===== MATERIAL FOR THIS TASK

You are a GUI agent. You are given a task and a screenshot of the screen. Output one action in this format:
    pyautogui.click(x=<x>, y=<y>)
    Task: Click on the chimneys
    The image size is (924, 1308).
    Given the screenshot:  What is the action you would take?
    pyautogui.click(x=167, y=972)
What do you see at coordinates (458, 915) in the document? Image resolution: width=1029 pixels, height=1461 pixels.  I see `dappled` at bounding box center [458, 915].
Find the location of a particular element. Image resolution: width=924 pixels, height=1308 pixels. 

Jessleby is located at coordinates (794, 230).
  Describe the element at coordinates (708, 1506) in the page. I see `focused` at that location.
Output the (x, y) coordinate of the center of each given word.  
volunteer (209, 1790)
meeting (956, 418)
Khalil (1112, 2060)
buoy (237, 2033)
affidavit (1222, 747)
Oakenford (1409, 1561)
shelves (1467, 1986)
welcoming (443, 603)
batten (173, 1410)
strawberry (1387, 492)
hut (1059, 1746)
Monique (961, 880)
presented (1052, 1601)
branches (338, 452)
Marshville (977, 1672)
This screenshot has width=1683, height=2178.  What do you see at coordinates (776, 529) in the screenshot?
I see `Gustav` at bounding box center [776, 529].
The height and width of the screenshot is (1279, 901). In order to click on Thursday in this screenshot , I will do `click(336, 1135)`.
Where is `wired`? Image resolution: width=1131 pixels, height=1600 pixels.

==========

-- TASK DETAILS --
Please format all of the data above as a numbered list, leaving out any blank lines.

-- THE SOLUTION --
1. You are a GUI agent. You are given a task and a screenshot of the screen. Output one action in this format:
2.     pyautogui.click(x=<x>, y=<y>)
3.     Task: Click on the chimneys
4.     The image size is (924, 1308).
5.     Given the screenshot:  What is the action you would take?
6.     pyautogui.click(x=167, y=972)
7. What do you see at coordinates (458, 915) in the document? Image resolution: width=1029 pixels, height=1461 pixels.  I see `dappled` at bounding box center [458, 915].
8. Find the location of a particular element. Image resolution: width=924 pixels, height=1308 pixels. 
9. Jessleby is located at coordinates (794, 230).
10.   Describe the element at coordinates (708, 1506) in the page. I see `focused` at that location.
11. Output the (x, y) coordinate of the center of each given word.  
12. volunteer (209, 1790)
13. meeting (956, 418)
14. Khalil (1112, 2060)
15. buoy (237, 2033)
16. affidavit (1222, 747)
17. Oakenford (1409, 1561)
18. shelves (1467, 1986)
19. welcoming (443, 603)
20. batten (173, 1410)
21. strawberry (1387, 492)
22. hut (1059, 1746)
23. Monique (961, 880)
24. presented (1052, 1601)
25. branches (338, 452)
26. Marshville (977, 1672)
27. This screenshot has width=1683, height=2178.  What do you see at coordinates (776, 529) in the screenshot?
28. I see `Gustav` at bounding box center [776, 529].
29. The height and width of the screenshot is (1279, 901). In order to click on Thursday in this screenshot , I will do `click(336, 1135)`.
30. Where is `wired`? Image resolution: width=1131 pixels, height=1600 pixels.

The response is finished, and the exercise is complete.